(Beginning of GIVEN DATA)

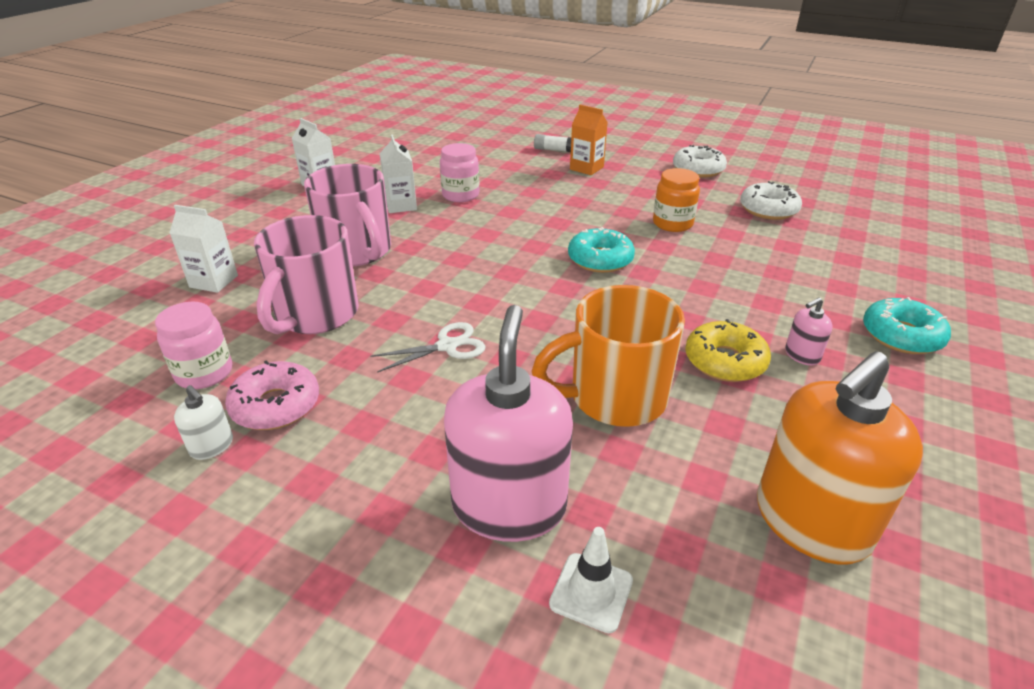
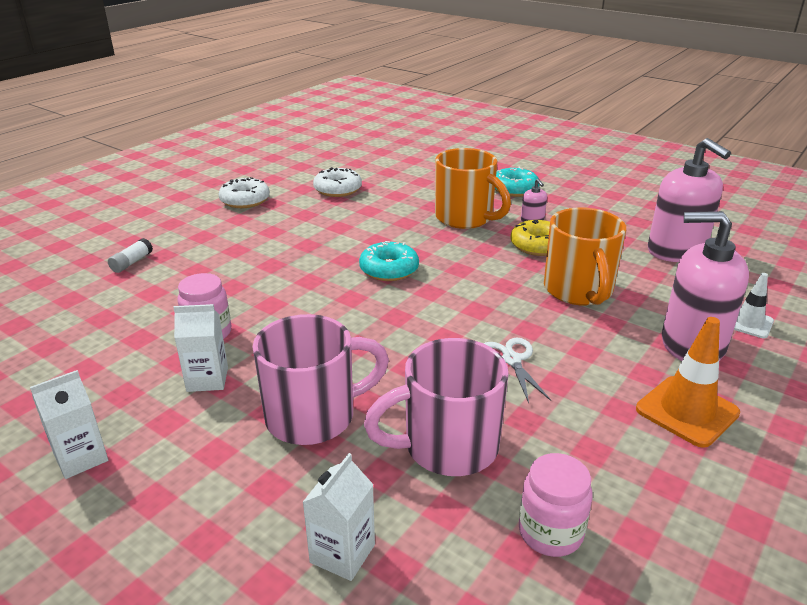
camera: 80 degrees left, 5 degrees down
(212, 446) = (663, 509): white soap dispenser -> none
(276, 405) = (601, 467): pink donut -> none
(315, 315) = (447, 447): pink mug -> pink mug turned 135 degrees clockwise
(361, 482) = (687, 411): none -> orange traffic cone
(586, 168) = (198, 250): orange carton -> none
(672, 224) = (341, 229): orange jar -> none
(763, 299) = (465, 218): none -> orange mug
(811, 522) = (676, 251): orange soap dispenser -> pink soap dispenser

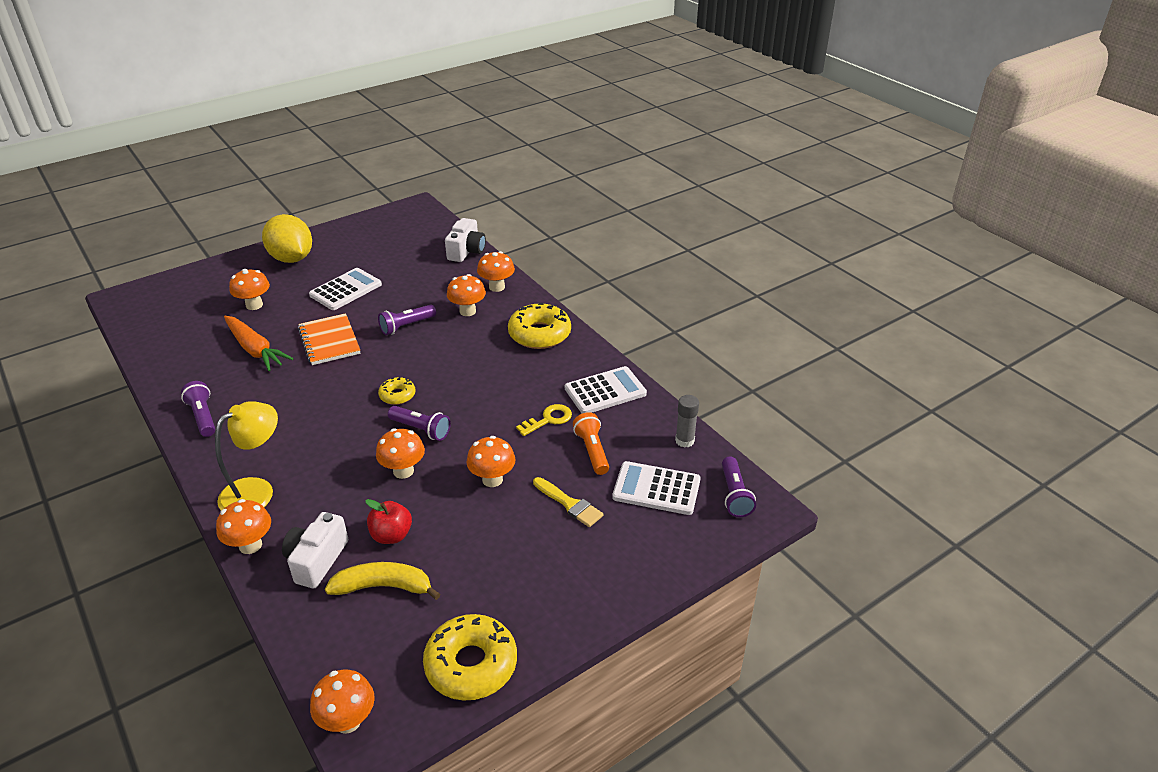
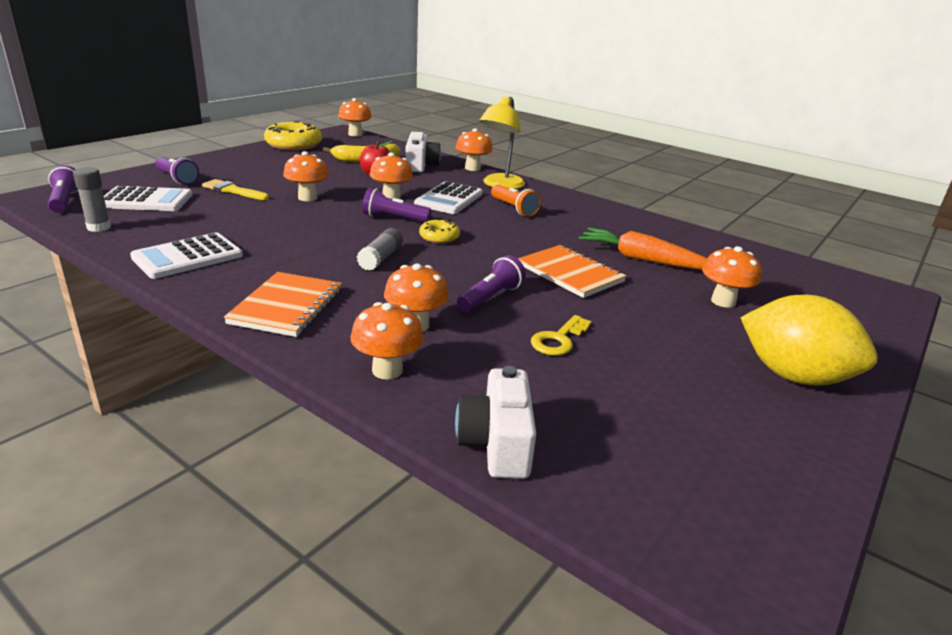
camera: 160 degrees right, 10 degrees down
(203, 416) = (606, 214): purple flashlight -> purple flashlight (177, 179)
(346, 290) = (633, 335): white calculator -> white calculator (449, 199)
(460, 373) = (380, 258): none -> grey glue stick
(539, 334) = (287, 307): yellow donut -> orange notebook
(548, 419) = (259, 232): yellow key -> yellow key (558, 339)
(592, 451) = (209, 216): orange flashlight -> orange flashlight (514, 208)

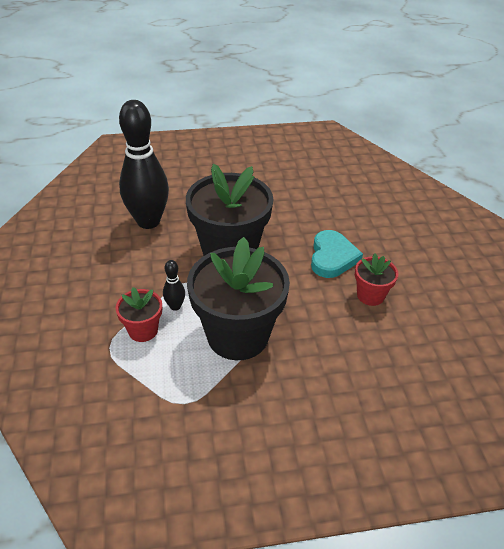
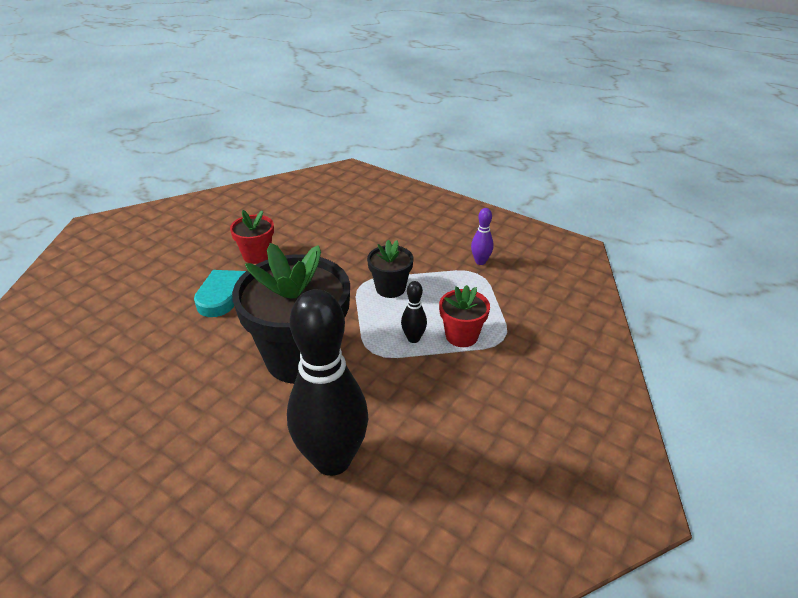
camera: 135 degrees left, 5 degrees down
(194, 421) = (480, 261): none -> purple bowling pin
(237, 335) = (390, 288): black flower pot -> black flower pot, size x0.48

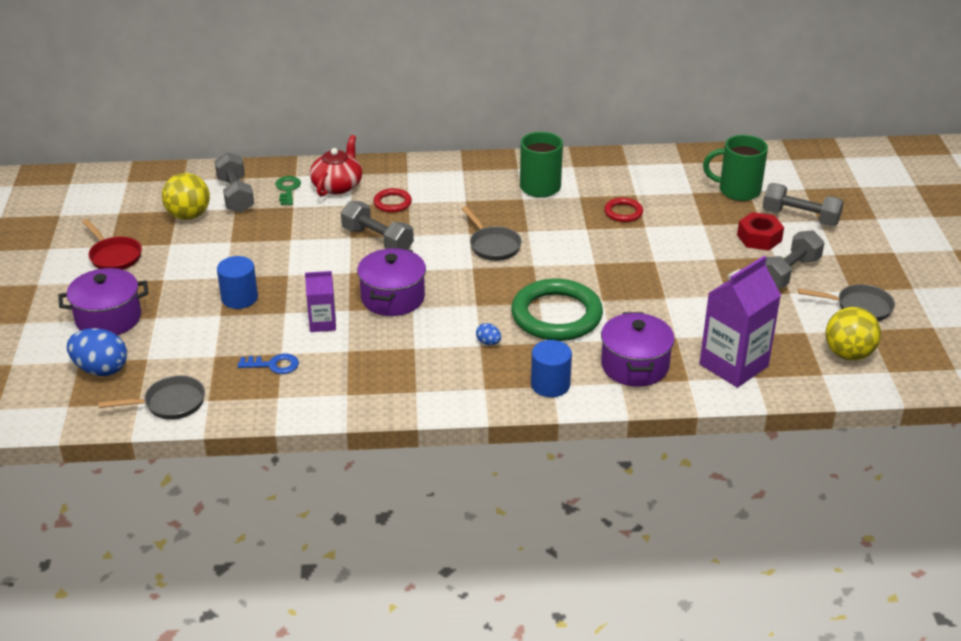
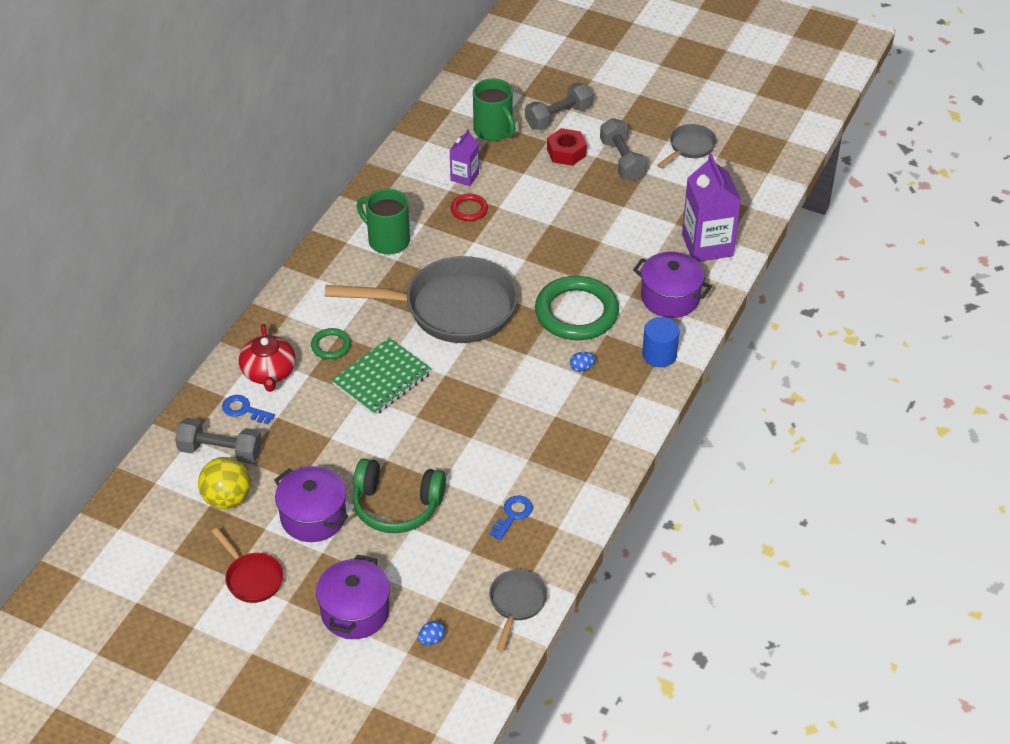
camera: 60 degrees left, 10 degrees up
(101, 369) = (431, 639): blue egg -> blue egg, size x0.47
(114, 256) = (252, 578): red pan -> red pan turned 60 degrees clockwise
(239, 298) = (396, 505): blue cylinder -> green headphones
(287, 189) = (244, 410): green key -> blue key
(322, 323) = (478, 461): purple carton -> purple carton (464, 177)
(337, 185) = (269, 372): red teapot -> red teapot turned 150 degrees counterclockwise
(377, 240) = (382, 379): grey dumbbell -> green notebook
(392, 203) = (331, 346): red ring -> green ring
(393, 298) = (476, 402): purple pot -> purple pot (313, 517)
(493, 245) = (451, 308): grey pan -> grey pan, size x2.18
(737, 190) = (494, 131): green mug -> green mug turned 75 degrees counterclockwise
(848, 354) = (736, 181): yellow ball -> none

(End of GIVEN DATA)

→ **EXERCISE DETAILS**
Leave out the pictures and repeat exactly the lines from the first line of the data through the line containing "(586, 168) = (198, 250): orange". Add nothing else.

→ **OUTPUT FOR THIS TASK**
camera: 80 degrees left, 5 degrees down
(212, 446) = (663, 509): white soap dispenser -> none
(276, 405) = (601, 467): pink donut -> none
(315, 315) = (447, 447): pink mug -> pink mug turned 135 degrees clockwise
(361, 482) = (687, 411): none -> orange traffic cone
(586, 168) = (198, 250): orange carton -> none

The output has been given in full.